# The problem
Everything from the line containing "GAS pin DO: D11 -> A4" through the last line of the data below is to be retyped exactly, apart from the pictures.

Start of Recorded data

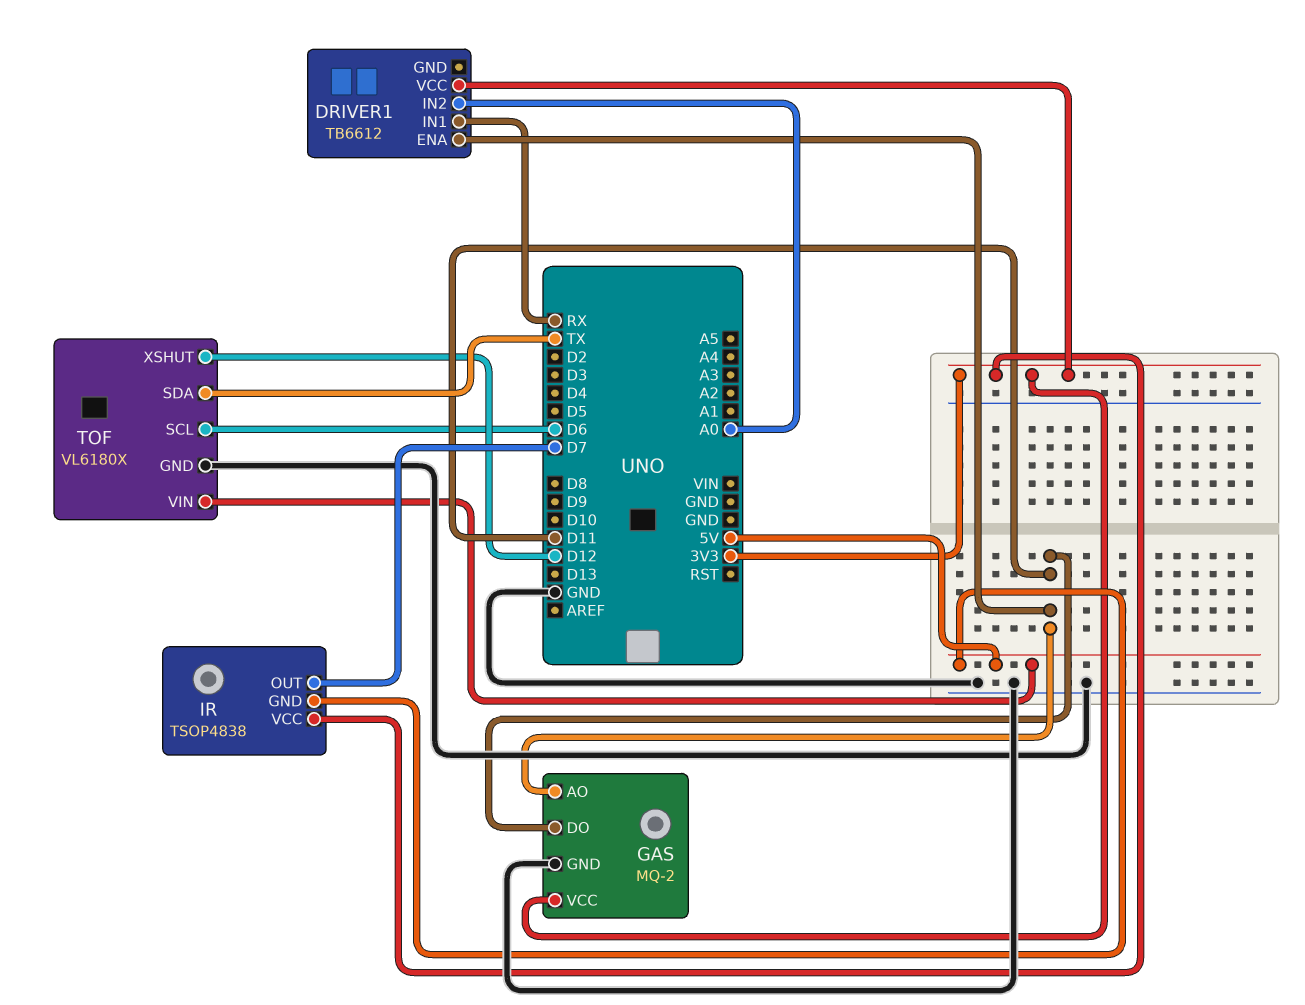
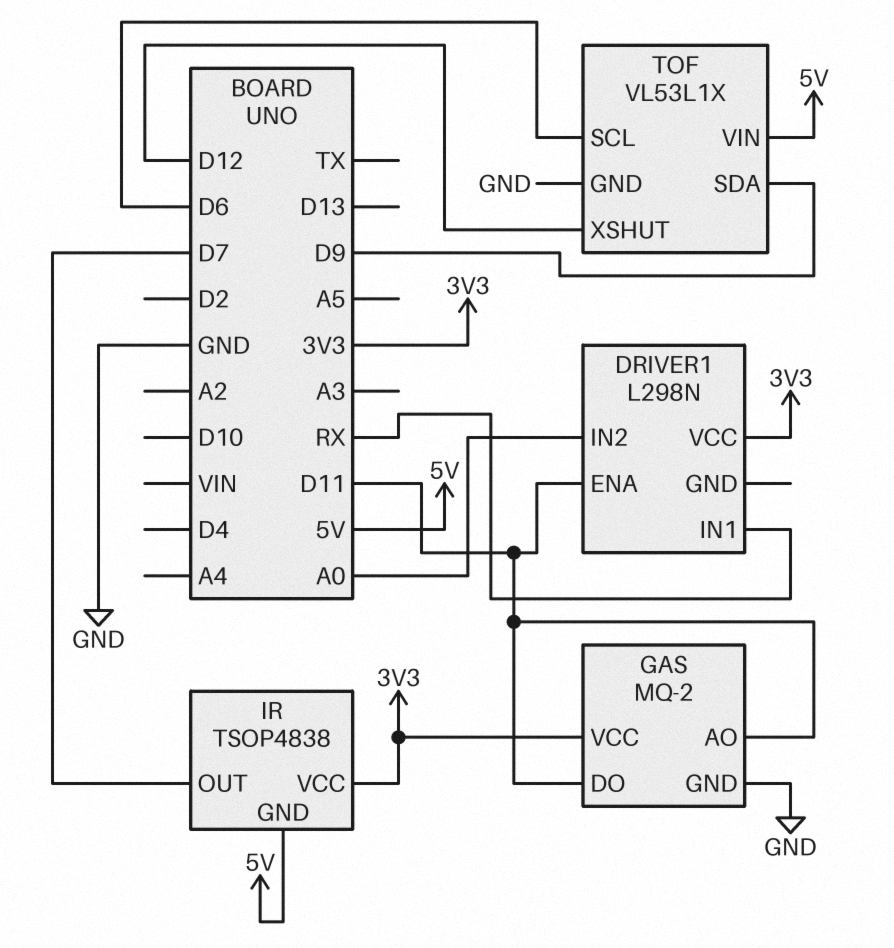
DRIVER1: TB6612 -> L298N
TOF: VL6180X -> VL53L1X
TOF pin SDA: TX -> D9

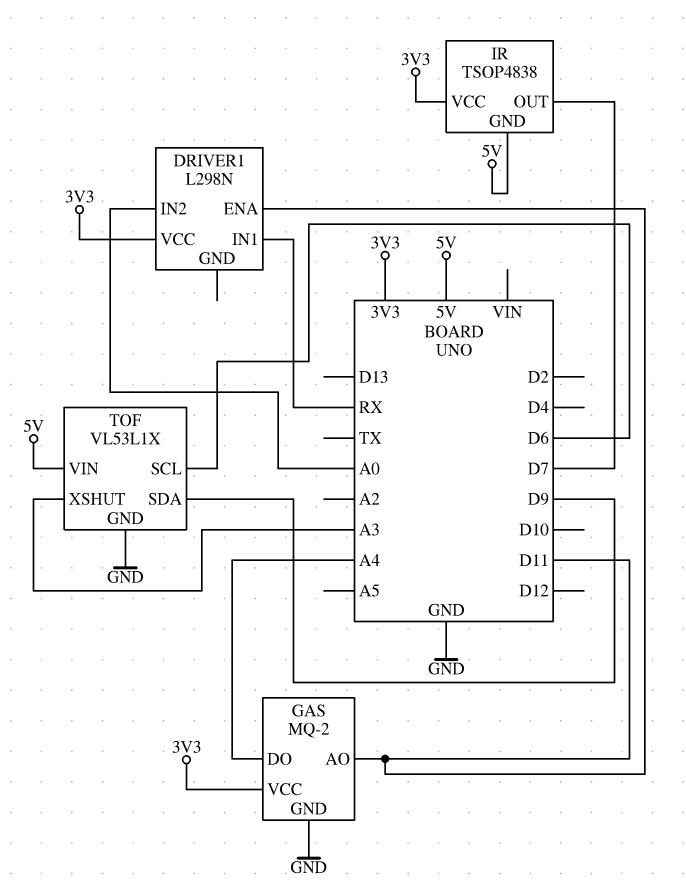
GAS pin DO: D11 -> A4
TOF pin XSHUT: D12 -> A3

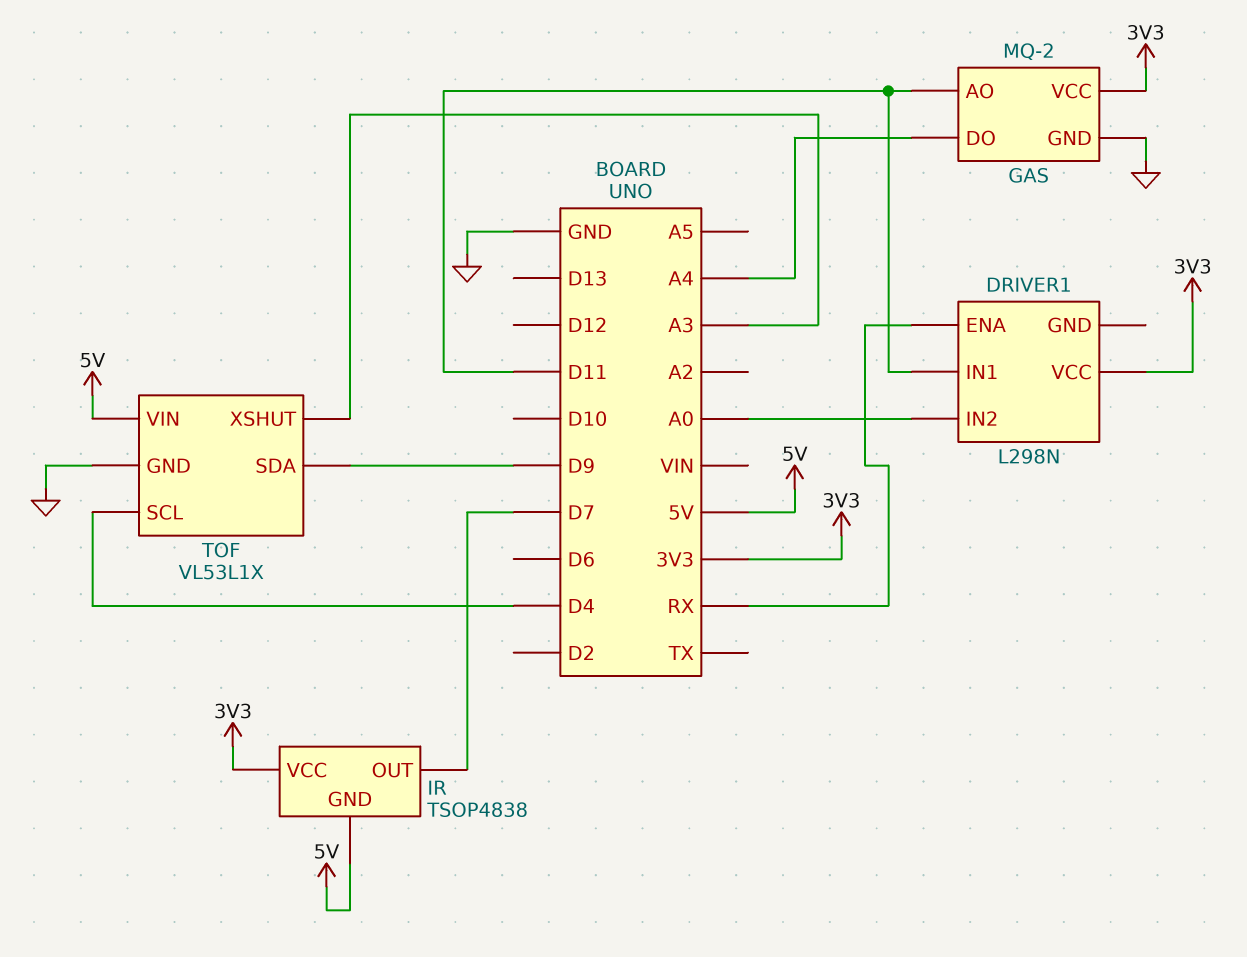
DRIVER1 pin ENA: D11 -> RX
DRIVER1 pin IN1: RX -> D11
TOF pin SCL: D6 -> D4

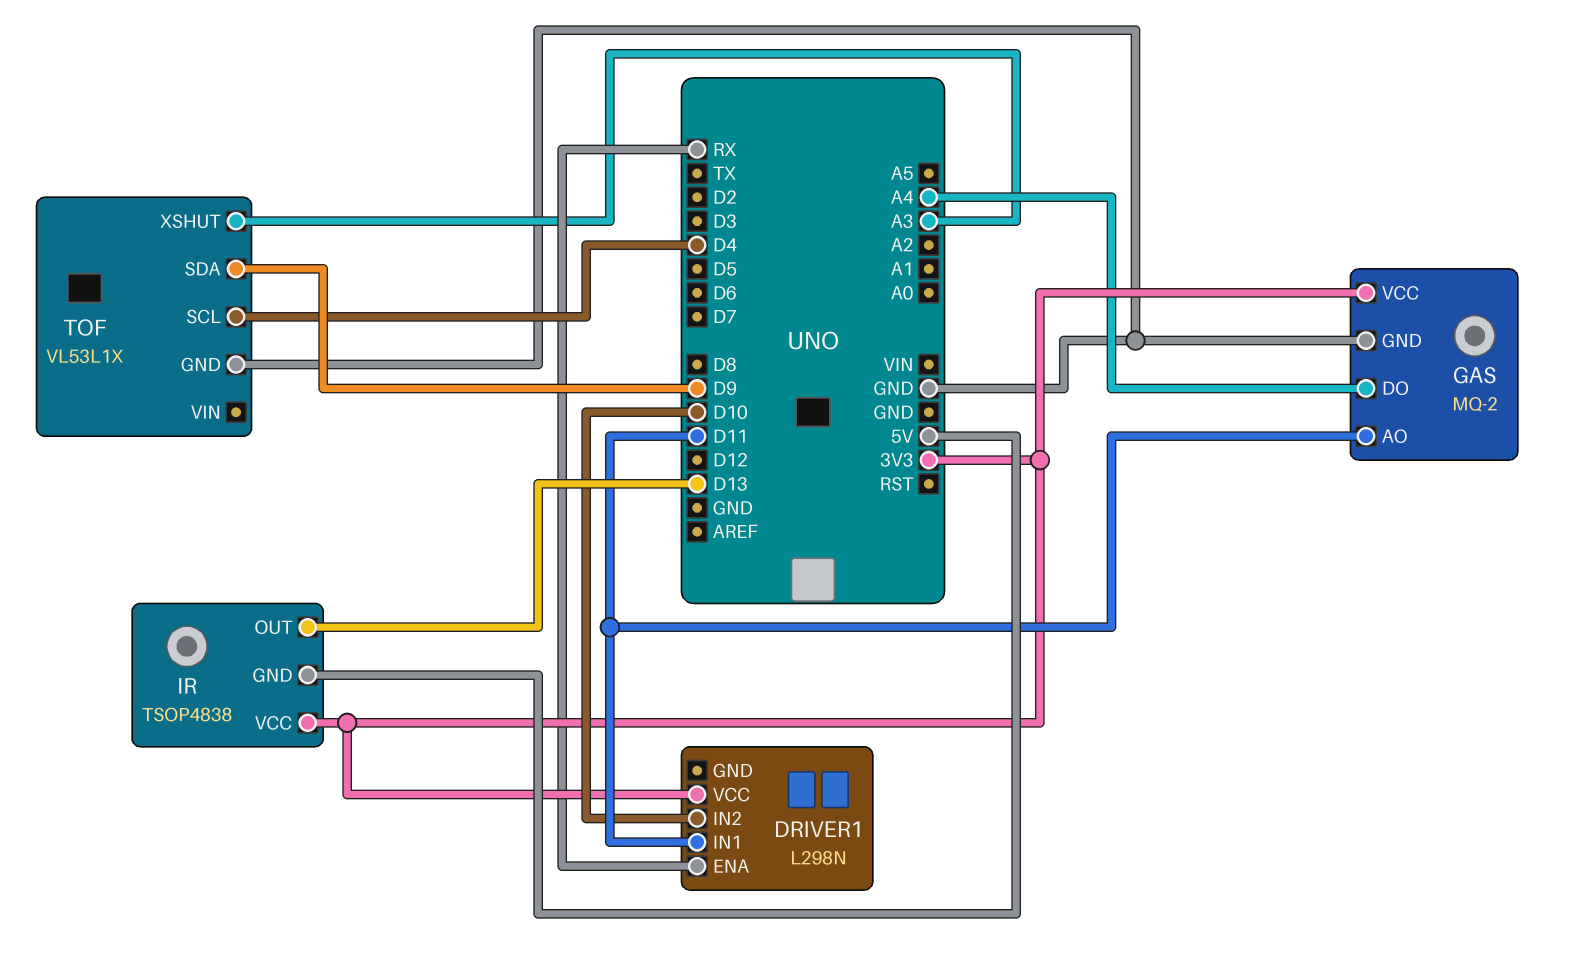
DRIVER1 pin IN2: A0 -> D10
IR pin OUT: D7 -> D13
TOF pin VIN: 5V -> none

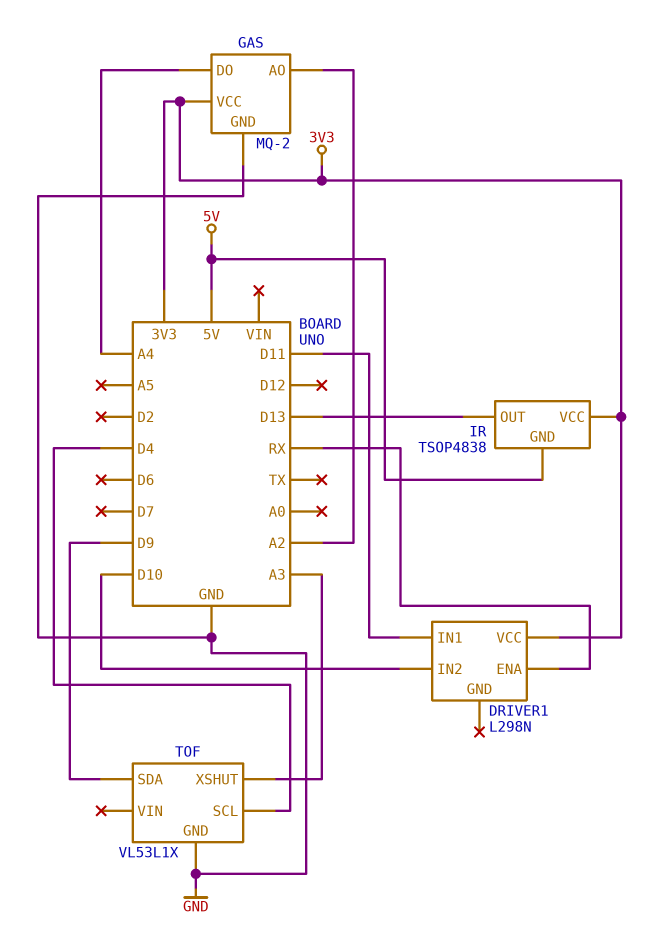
GAS pin AO: D11 -> A2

End of Recorded data

# Output of the exercise
GAS pin DO: D11 -> A4
TOF pin XSHUT: D12 -> A3

DRIVER1 pin ENA: D11 -> RX
DRIVER1 pin IN1: RX -> D11
TOF pin SCL: D6 -> D4

DRIVER1 pin IN2: A0 -> D10
IR pin OUT: D7 -> D13
TOF pin VIN: 5V -> none

GAS pin AO: D11 -> A2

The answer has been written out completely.